Work required: Please say how many lines of the entries below contain the word "none", and leave out everything else.

Source material:
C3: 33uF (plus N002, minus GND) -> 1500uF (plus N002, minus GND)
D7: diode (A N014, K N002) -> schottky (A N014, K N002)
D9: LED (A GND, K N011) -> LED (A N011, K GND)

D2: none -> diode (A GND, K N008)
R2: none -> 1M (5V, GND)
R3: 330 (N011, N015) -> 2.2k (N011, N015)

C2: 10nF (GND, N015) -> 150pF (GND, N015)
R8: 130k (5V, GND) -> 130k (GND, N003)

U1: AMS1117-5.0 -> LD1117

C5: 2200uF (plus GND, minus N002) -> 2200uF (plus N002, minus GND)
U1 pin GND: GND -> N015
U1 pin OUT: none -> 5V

==

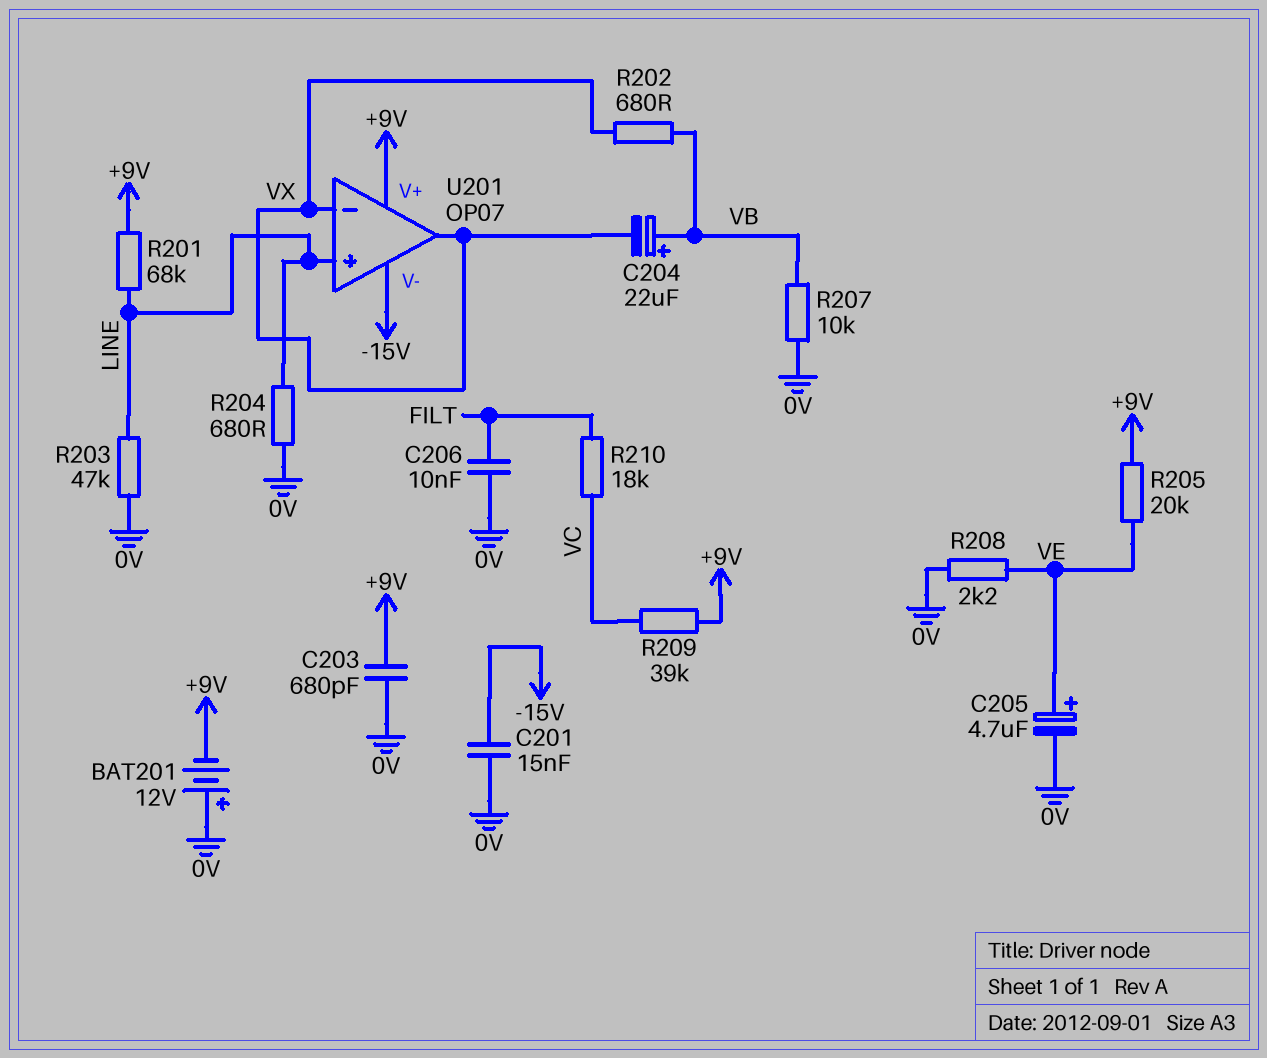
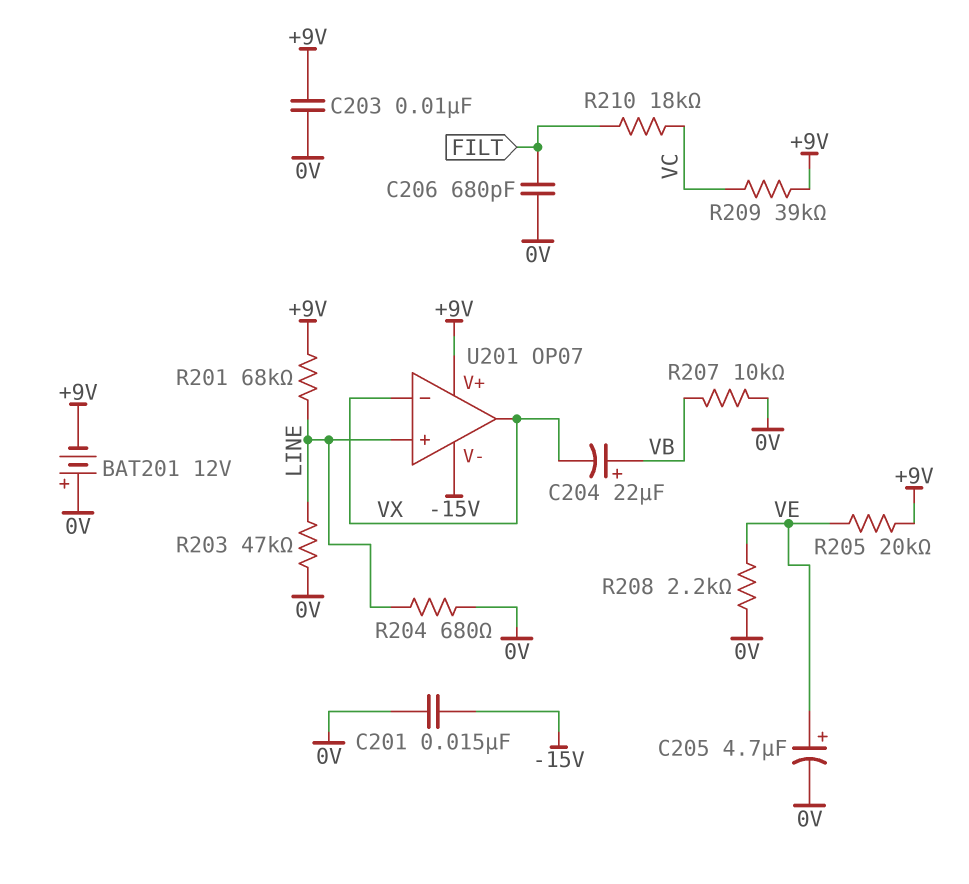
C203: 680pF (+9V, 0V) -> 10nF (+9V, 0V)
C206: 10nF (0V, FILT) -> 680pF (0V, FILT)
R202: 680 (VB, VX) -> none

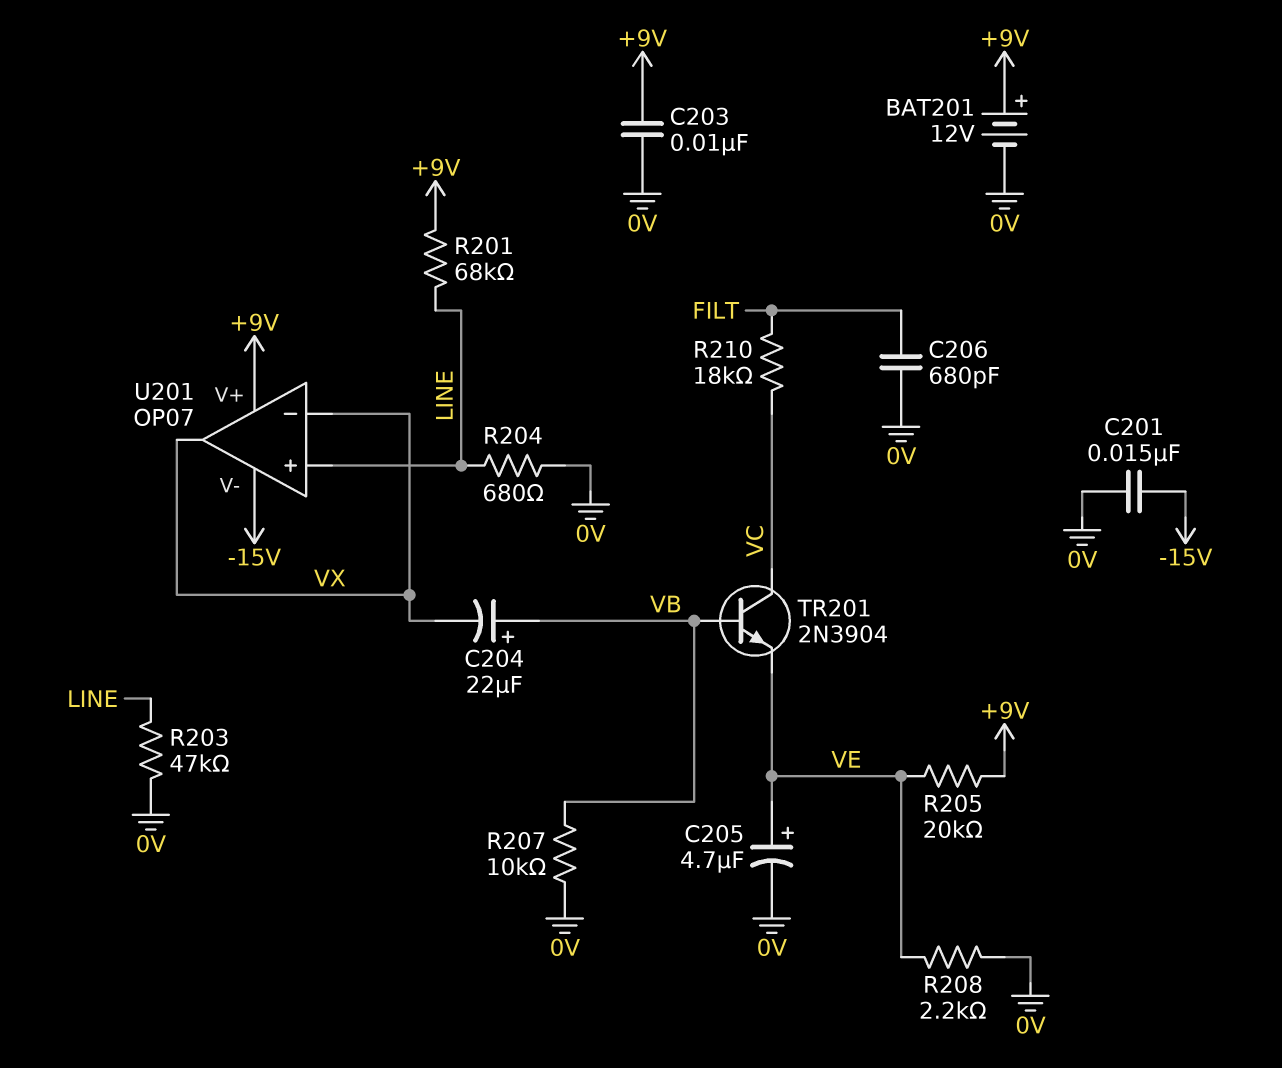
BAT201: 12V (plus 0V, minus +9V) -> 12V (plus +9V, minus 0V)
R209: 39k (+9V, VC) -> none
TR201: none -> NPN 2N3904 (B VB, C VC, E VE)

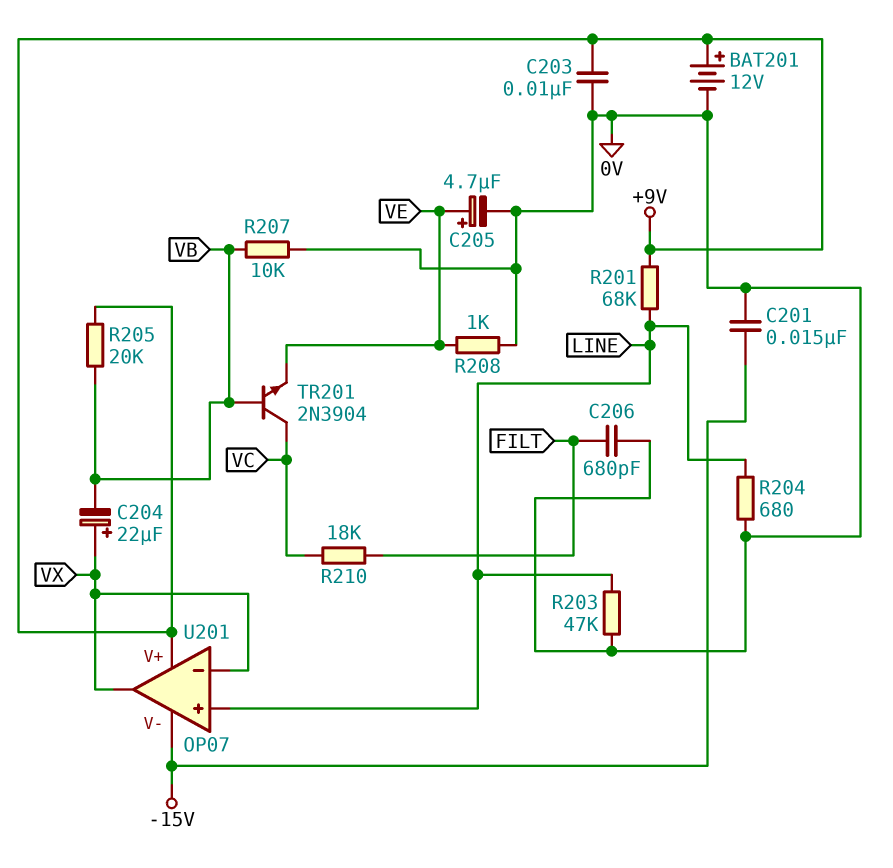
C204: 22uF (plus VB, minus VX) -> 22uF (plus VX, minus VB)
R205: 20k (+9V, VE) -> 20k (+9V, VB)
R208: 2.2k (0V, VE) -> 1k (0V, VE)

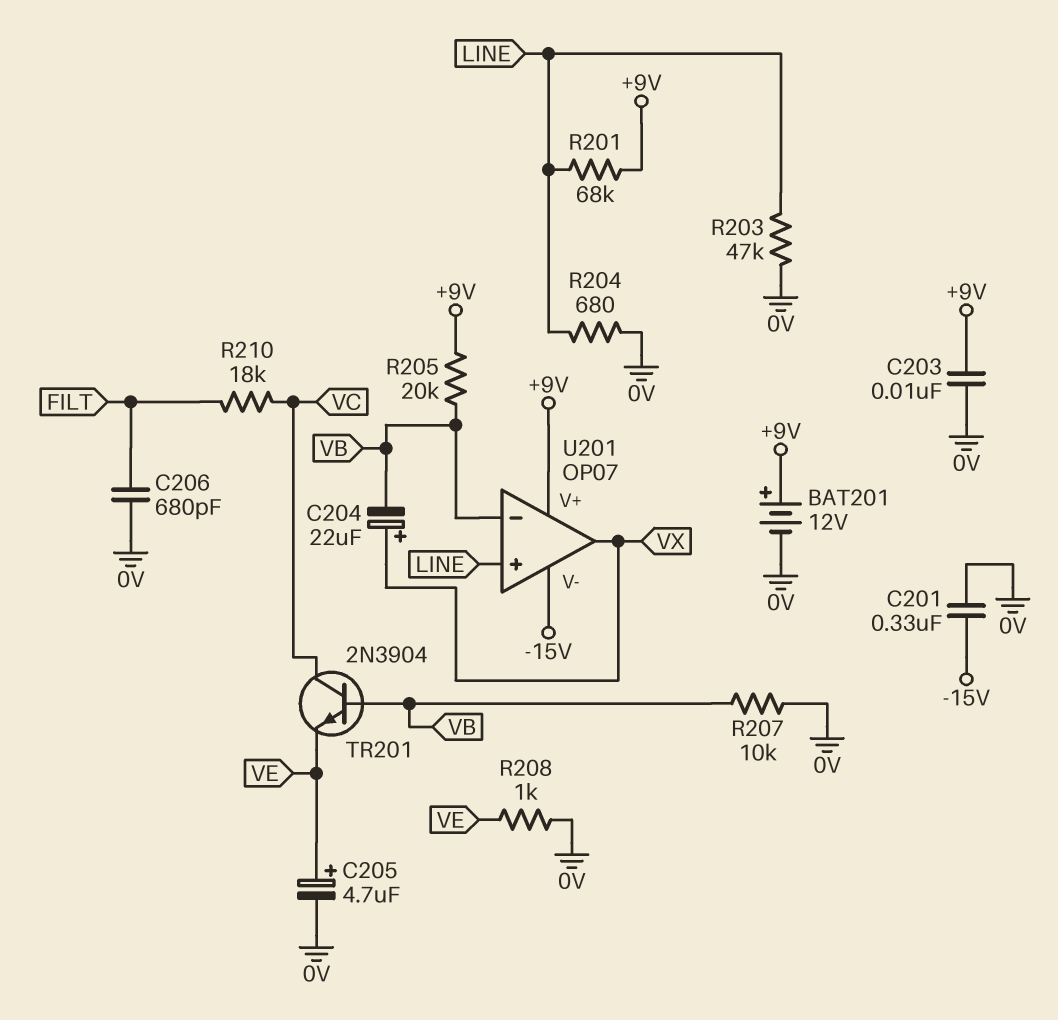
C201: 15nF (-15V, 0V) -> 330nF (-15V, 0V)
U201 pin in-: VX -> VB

Finished task: 6